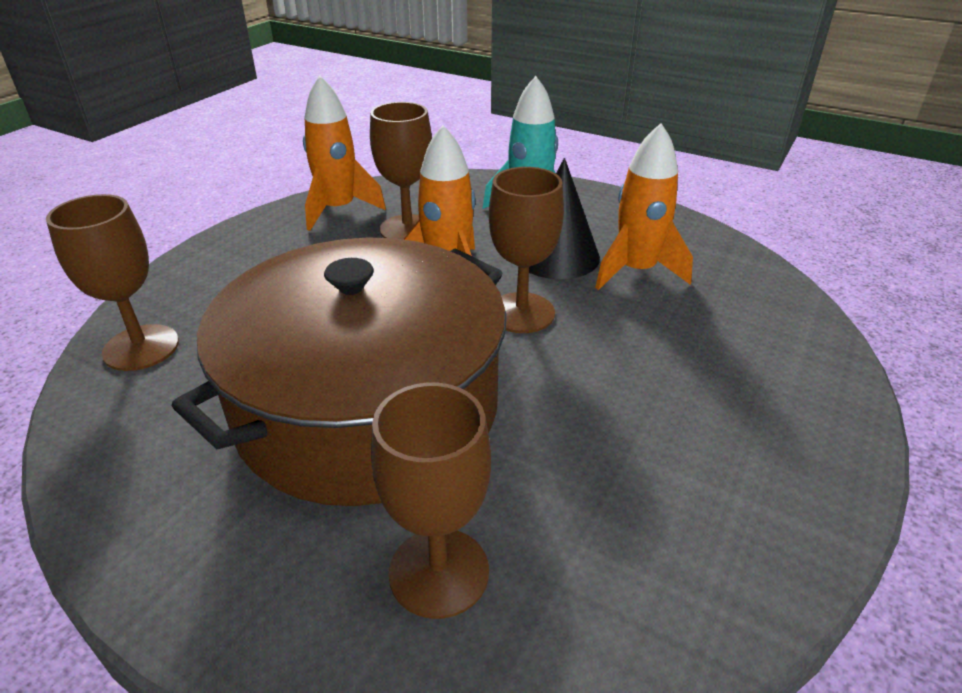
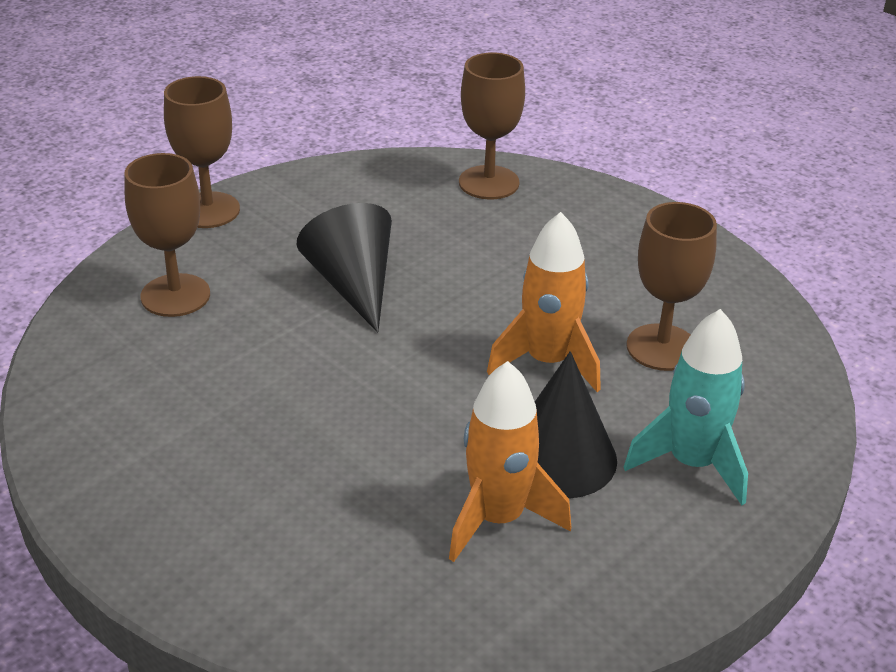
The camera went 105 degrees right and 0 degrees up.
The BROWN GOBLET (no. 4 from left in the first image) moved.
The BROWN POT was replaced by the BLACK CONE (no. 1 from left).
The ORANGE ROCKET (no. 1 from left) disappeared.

Goal of the exercise ::
Please retype the listing above word for word, skipping each picture.

Completed exercise ::
The camera went 105 degrees right and 0 degrees up.
The BROWN GOBLET (no. 4 from left in the first image) moved.
The BROWN POT was replaced by the BLACK CONE (no. 1 from left).
The ORANGE ROCKET (no. 1 from left) disappeared.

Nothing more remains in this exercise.